### What is being asked
Find the word "none" in the data, then copy each line where it is found.

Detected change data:
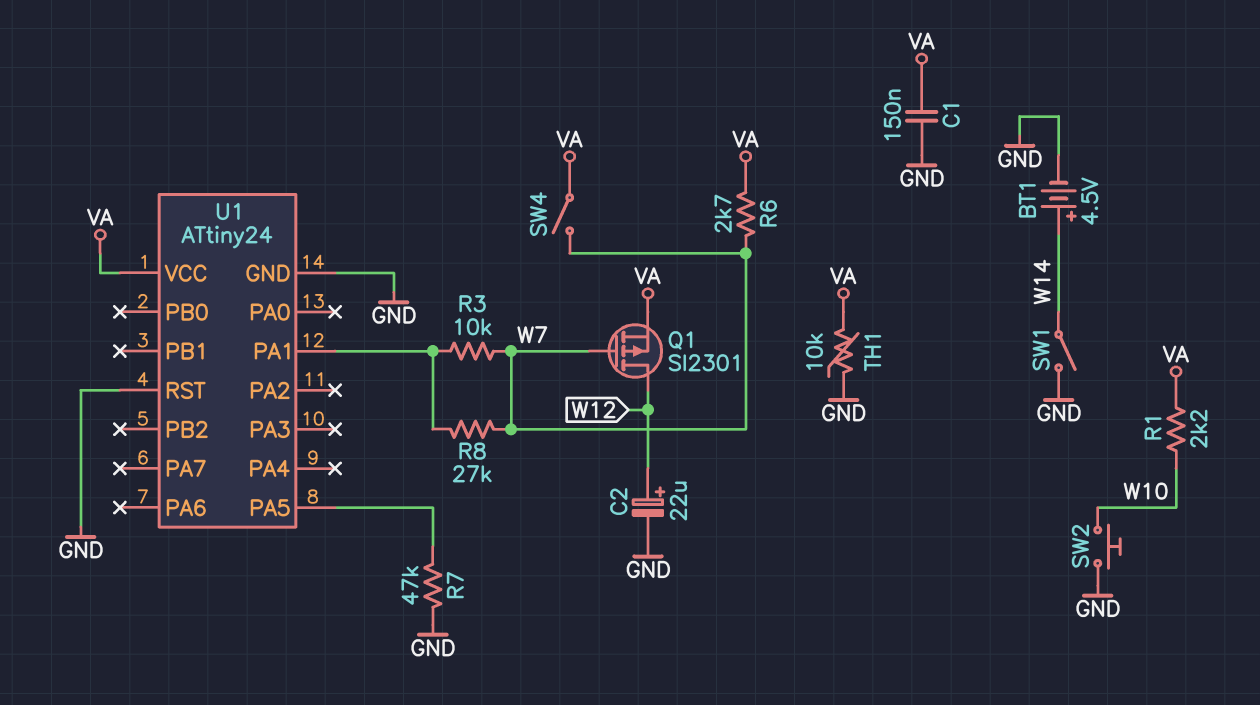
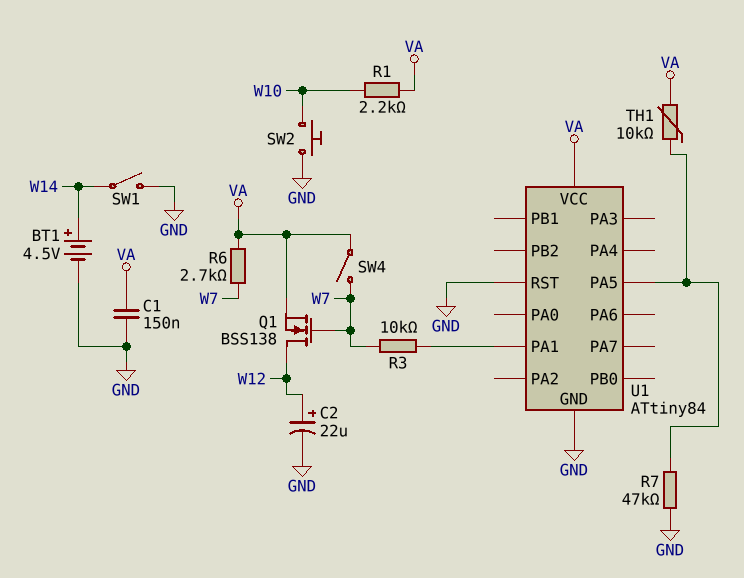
Q1: PMOS SI2301 (G W7, D W12, S VA) -> NMOS BSS138 (G W7, D W12, S VA)
R8: 27k (U1/PA1, W7) -> none
TH1: 10k (GND, VA) -> 10k (U1/PA5, VA)
U1: ATtiny24 -> ATtiny84

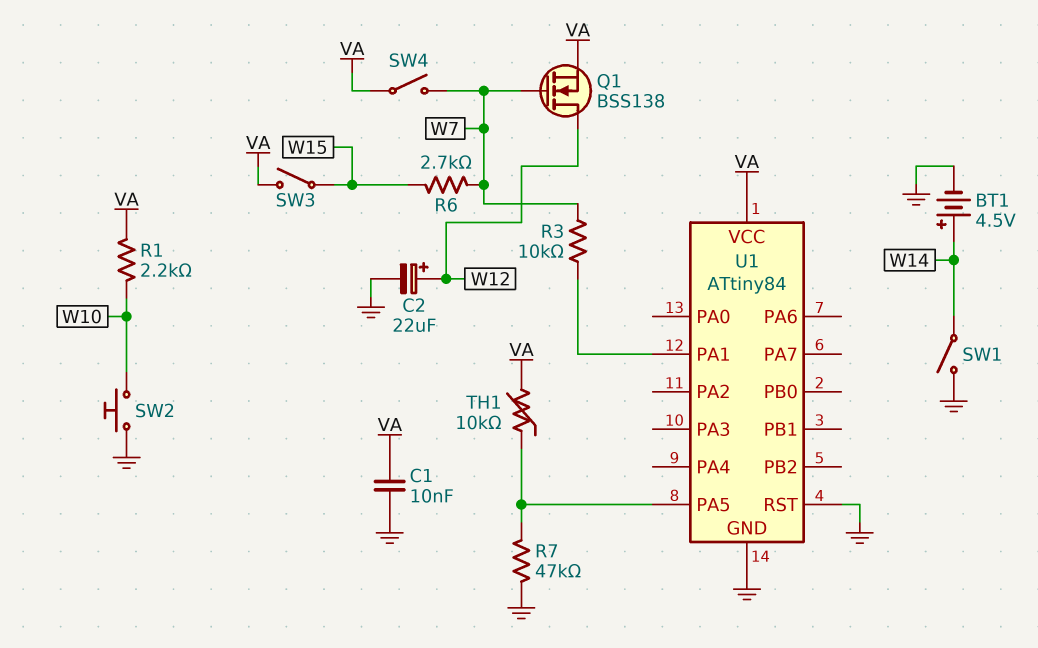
C1: 150nF (GND, VA) -> 10nF (GND, VA)
R6: 2.7k (VA, W7) -> 2.7k (W7, W15)
SW3: none -> switch (VA, W15)

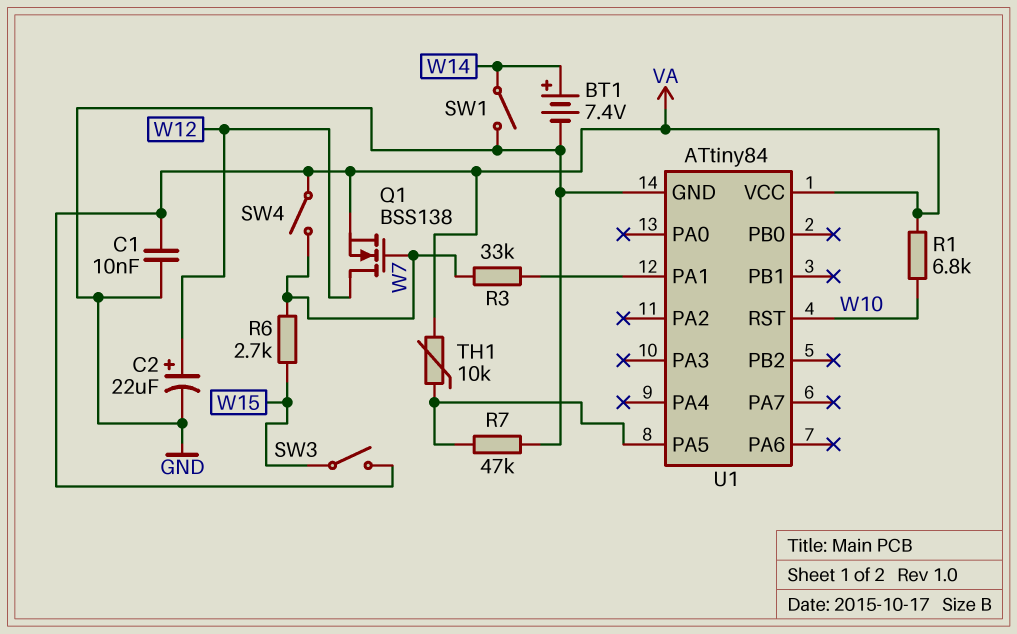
BT1: 4.5V (plus W14, minus GND) -> 7.4V (plus W14, minus GND)
R1: 2.2k (VA, W10) -> 6.8k (VA, W10)
R3: 10k (U1/PA1, W7) -> 33k (U1/PA1, W7)
SW2: button (GND, W10) -> none
U1 pin RST: GND -> W10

### Exercise solution
R8: 27k (U1/PA1, W7) -> none
SW3: none -> switch (VA, W15)
SW2: button (GND, W10) -> none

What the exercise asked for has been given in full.